**YOUR GOAL**
In the records below, copy the line that contains "(613, 239) = (545, 256): purple" and each line after it, word for word, through the last.

**SOURCE DATA**
.....

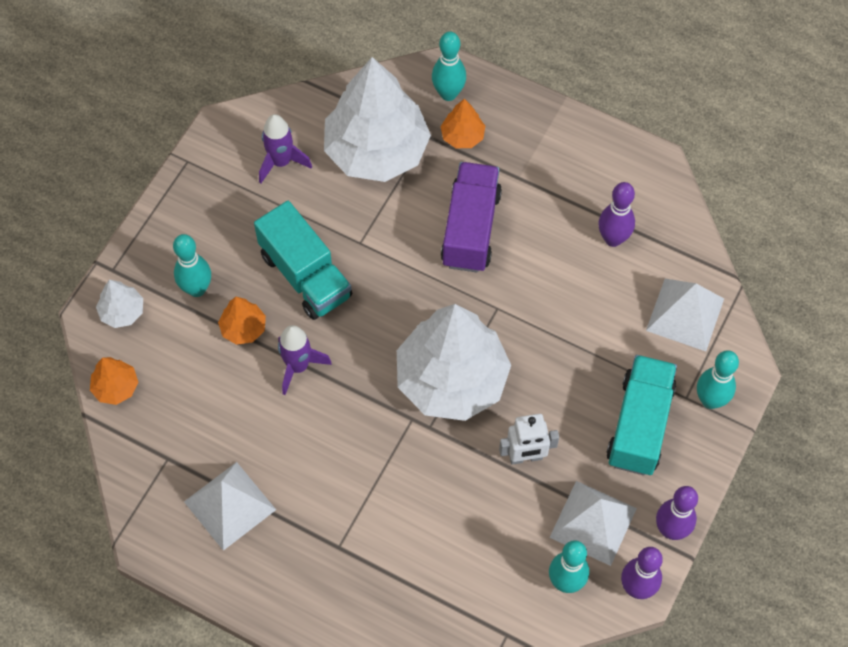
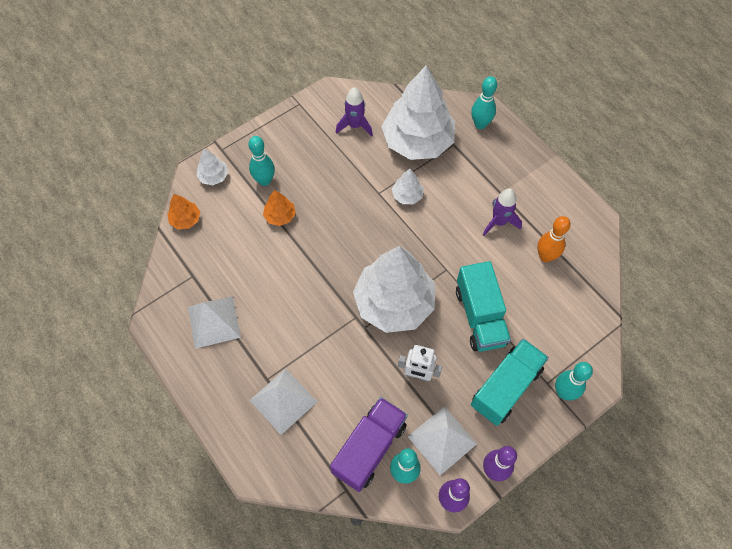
camera: 25 degrees right, 0 degrees up
(298, 366) = (301, 253): purple rocket -> purple rocket (499, 222)
(305, 275) = (334, 199): turquoise truck -> turquoise truck (480, 316)
(399, 231) = (407, 195): none -> white tree
(462, 136) = (476, 153): orange tree -> none
(471, 229) = (453, 212): purple truck -> purple truck (369, 448)
(613, 239) = (545, 256): purple bowling pin -> orange bowling pin
(685, 314) = (572, 326): white pyramid -> white pyramid (283, 401)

.....

**SOLUTION FOR THIS TASK**
(613, 239) = (545, 256): purple bowling pin -> orange bowling pin
(685, 314) = (572, 326): white pyramid -> white pyramid (283, 401)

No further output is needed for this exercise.